● WHAT YOU NEED TO DO
Extract the lines that carry the string "moved" from the listing.

● EXERCISE DATA
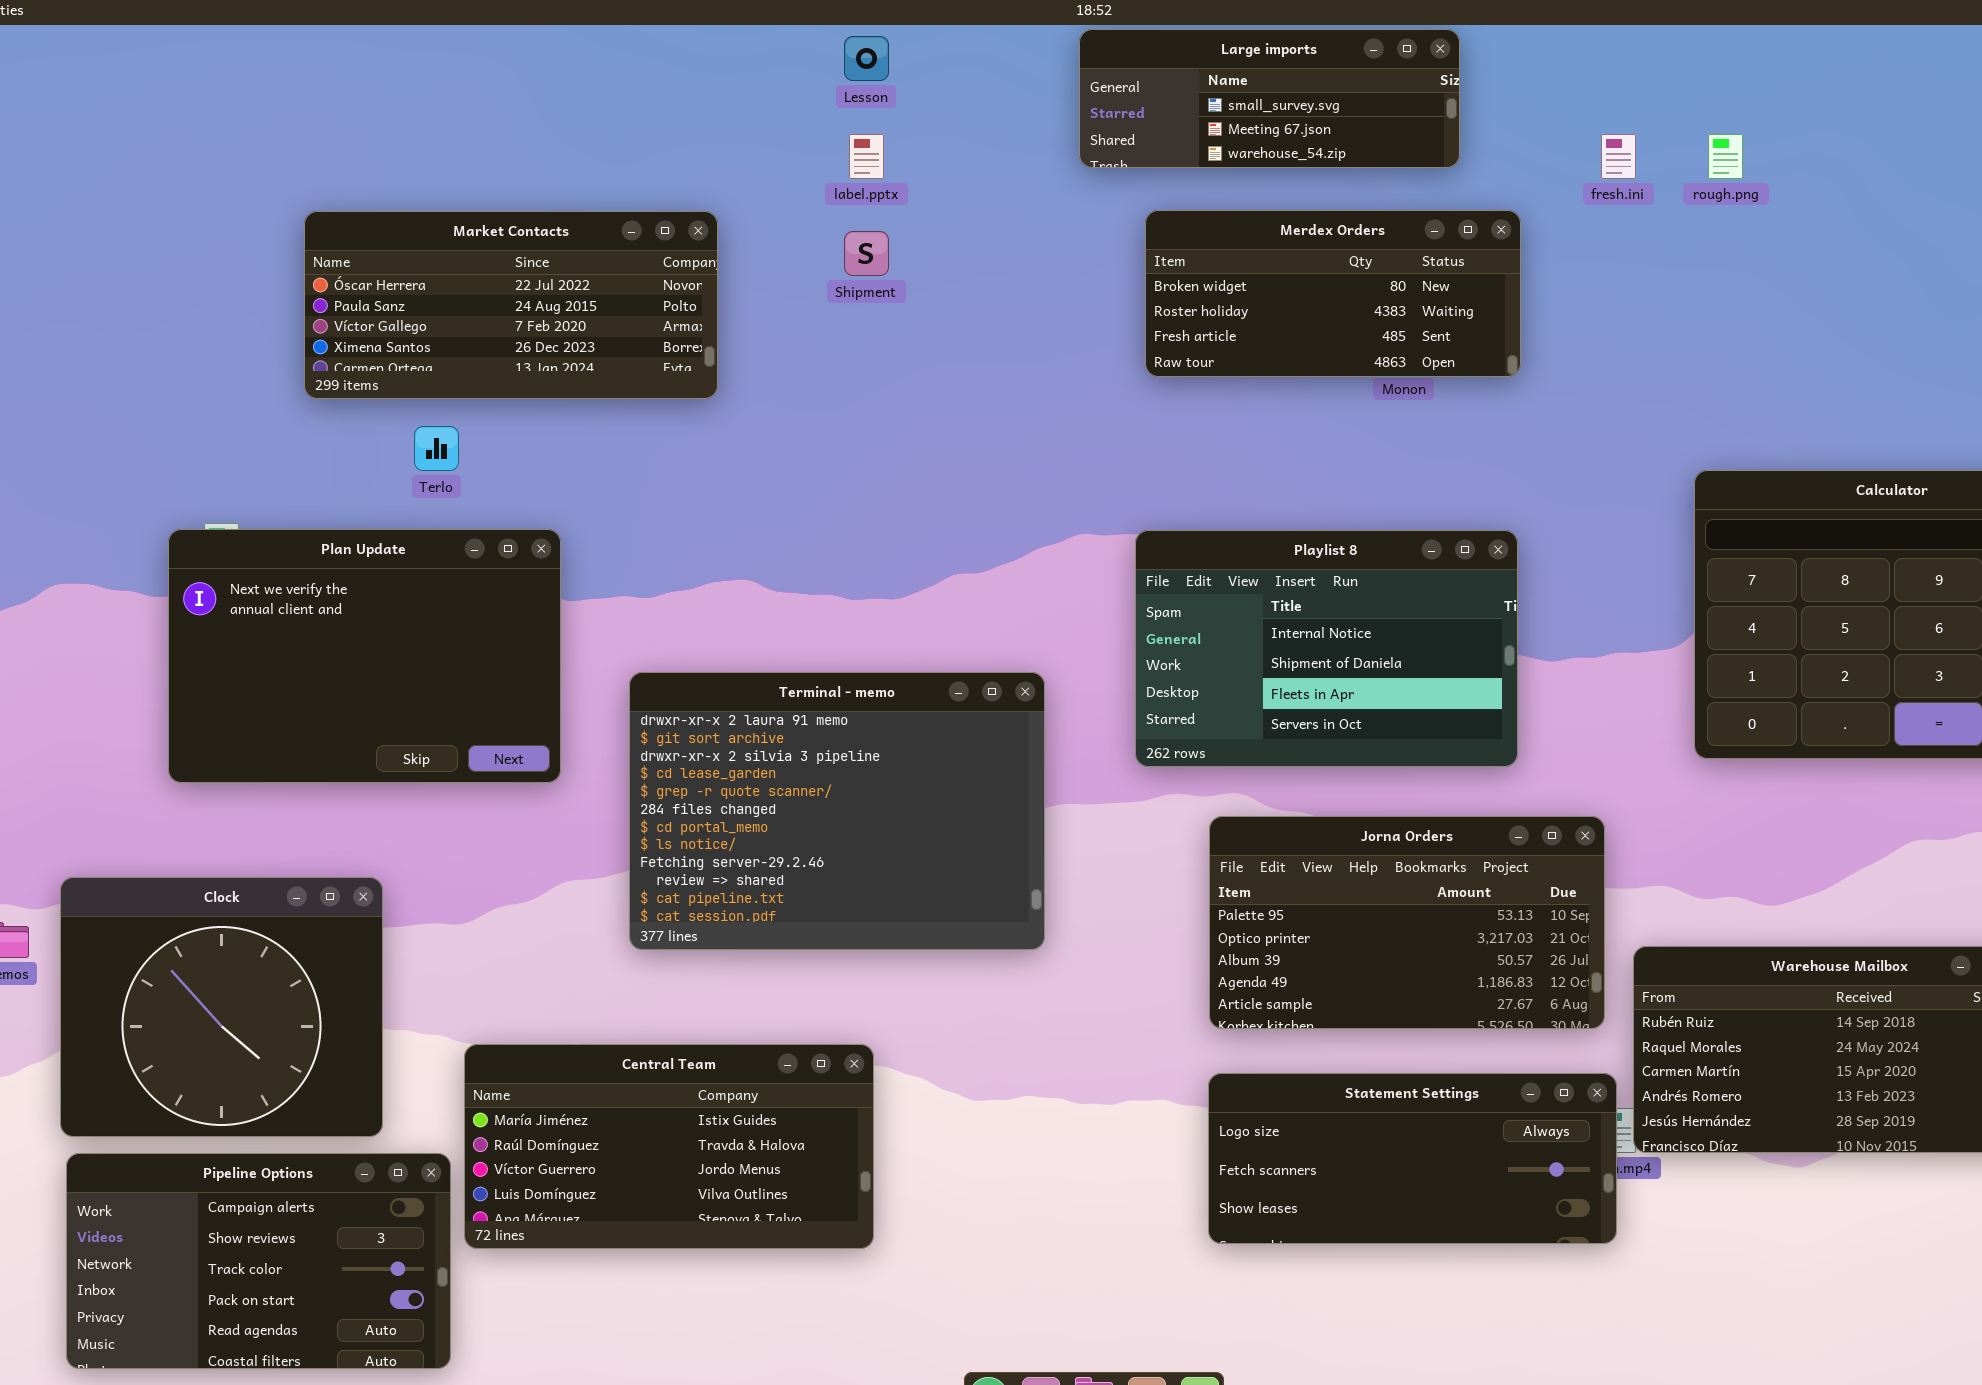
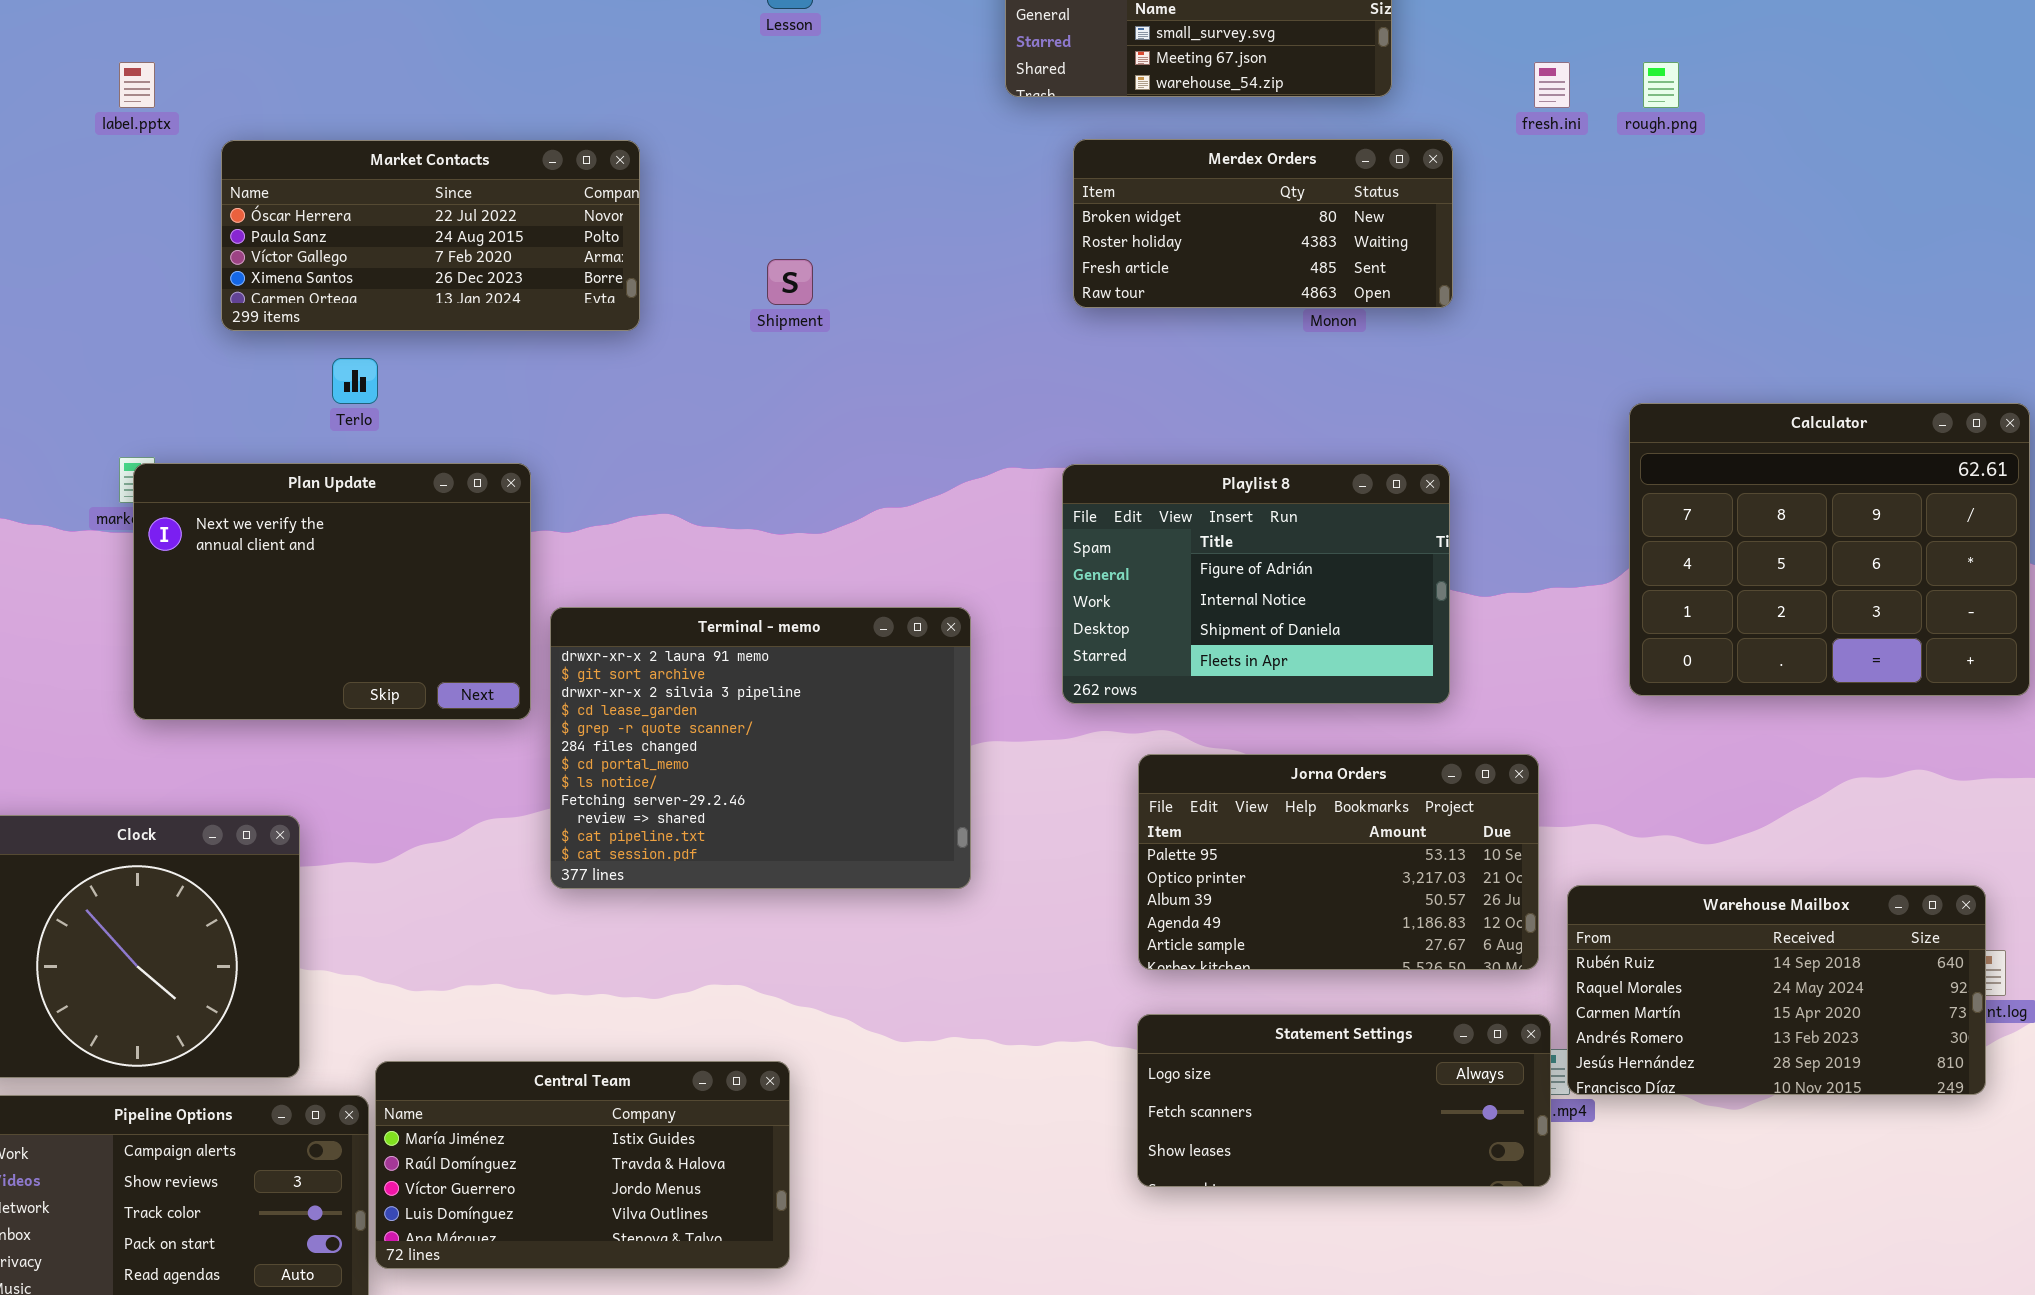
label.pptx: [849,134,884,179] -> [119,62,155,108], moved
Shipment: [844,231,889,276] -> [767,259,813,305], moved
Plan Update: [168,529,561,783] -> [133,463,531,720], moved
Playlist 8: [1135,530,1518,767] -> [1062,464,1450,704], scrolled up 1 row
Central Team: [464,1044,874,1249] -> [375,1061,790,1269], moved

● ANSWER TO THE PROBLEM
label.pptx: [849,134,884,179] -> [119,62,155,108], moved
Shipment: [844,231,889,276] -> [767,259,813,305], moved
Plan Update: [168,529,561,783] -> [133,463,531,720], moved
Central Team: [464,1044,874,1249] -> [375,1061,790,1269], moved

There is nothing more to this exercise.